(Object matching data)

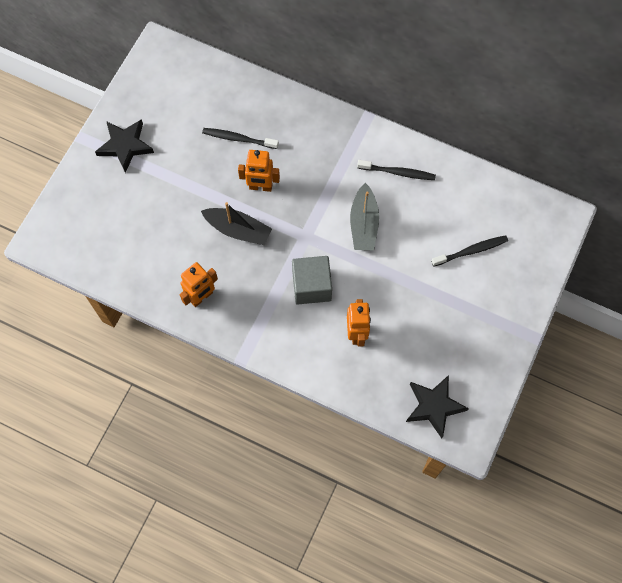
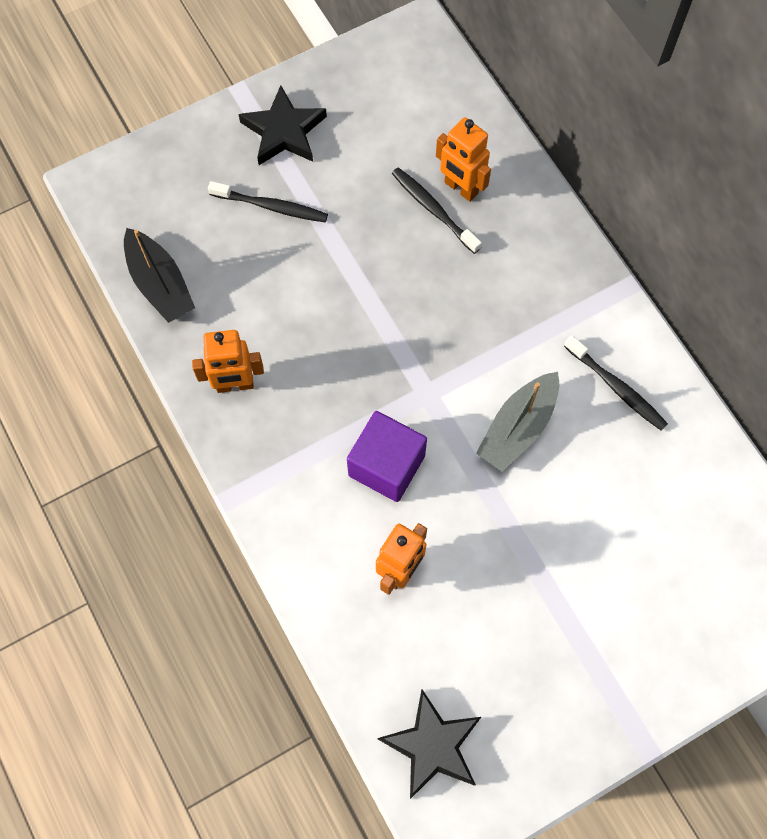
camera: 35 degrees right, 0 degrees up
(238, 230) = (345, 328): black boat -> black boat (160, 284)
(260, 187) = (416, 290): orange robot -> orange robot (460, 188)
(311, 286) = (386, 465): grey cube -> purple cube
(471, 251) = (643, 563): black toothbrush -> black toothbrush (271, 207)

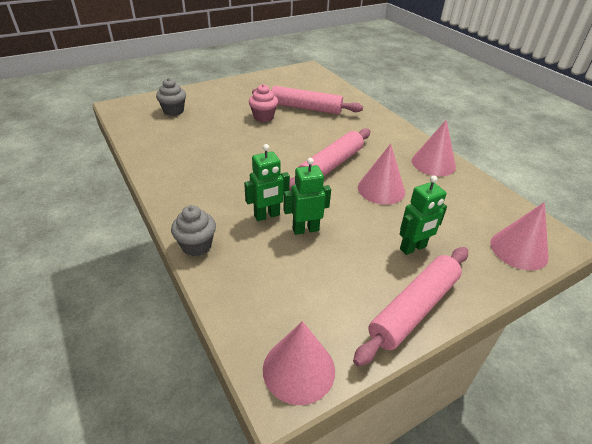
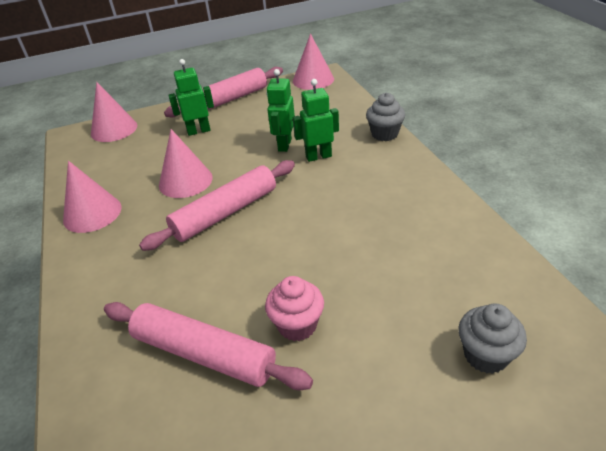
camera: 165 degrees left, 0 degrees up
(305, 229) = (284, 145): green robot -> green robot turned 105 degrees clockwise

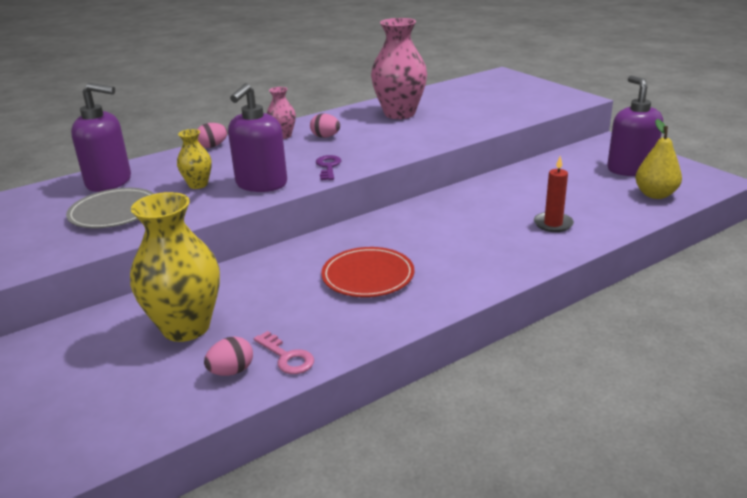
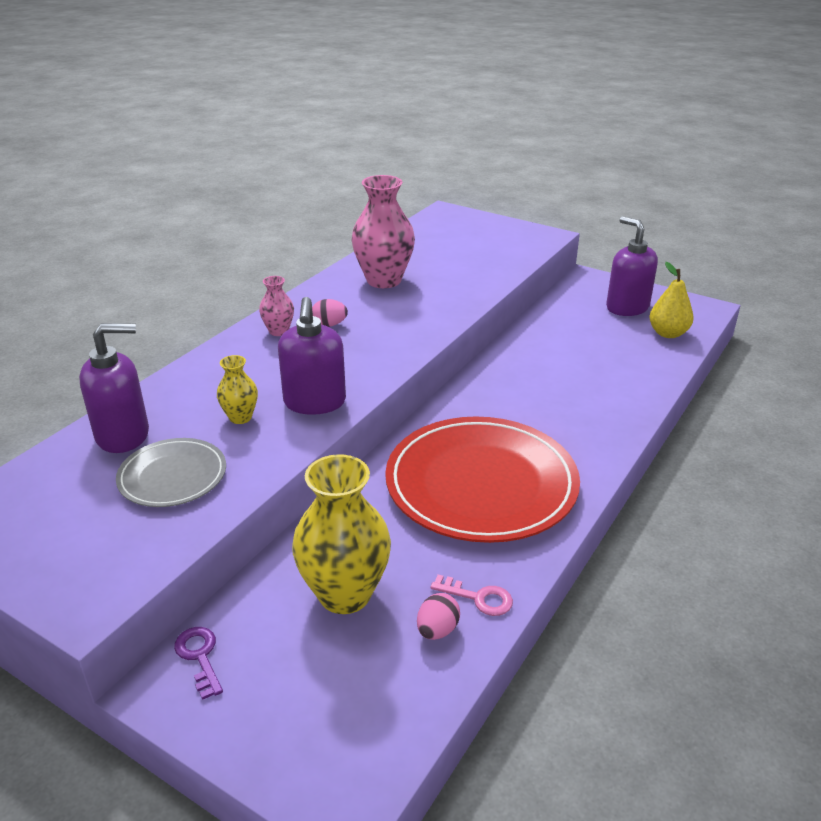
camera: 25 degrees left, 5 degrees up
(212, 146) = (206, 360): pink egg -> none
(328, 167) = (368, 365): purple key -> purple key (199, 657)
(368, 276) = (481, 484): red plate -> red plate, size x1.95
(553, 224) = (605, 384): red candle -> none

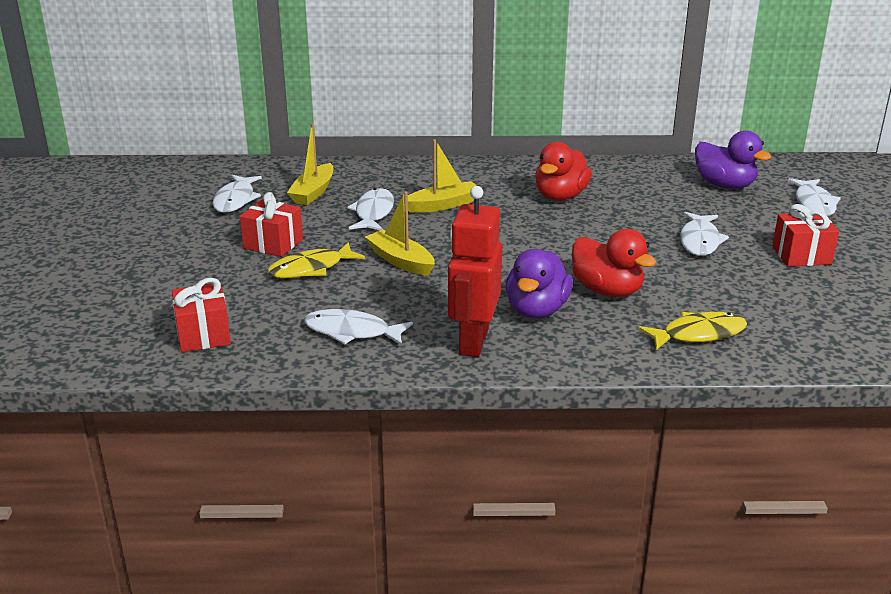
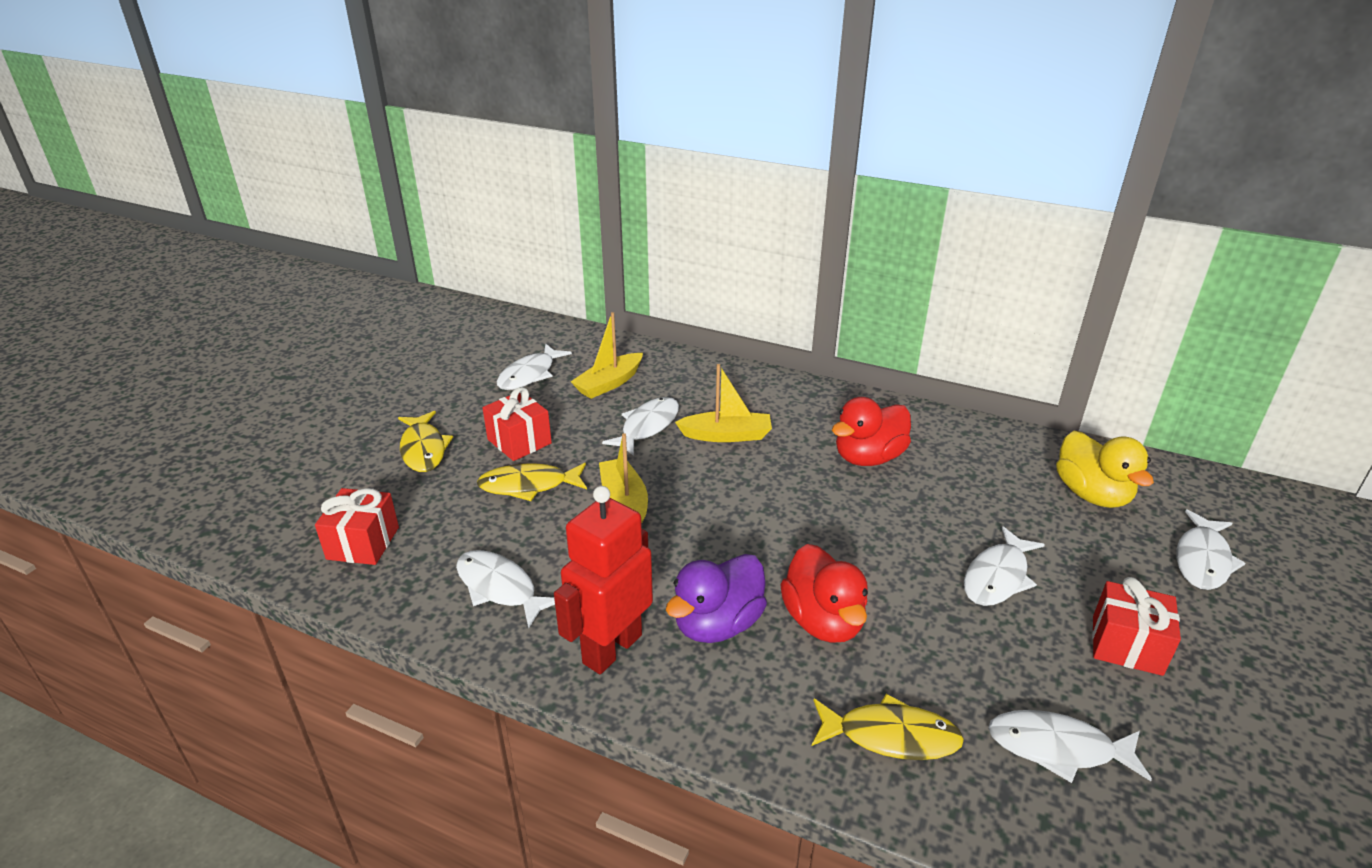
camera: 25 degrees right, 5 degrees up
(191, 266) = (423, 449): none -> yellow fish
(724, 185) = (1091, 494): purple duck -> yellow duck
(799, 312) = (1058, 748): none -> white fish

• Problem to work on: An exact copy is needed of the closing lines of the entries above, counting from the one that contains "camera: 25 degrees right, 5 degrees up" and including it and the last.

• Task output:
camera: 25 degrees right, 5 degrees up
(191, 266) = (423, 449): none -> yellow fish
(724, 185) = (1091, 494): purple duck -> yellow duck
(799, 312) = (1058, 748): none -> white fish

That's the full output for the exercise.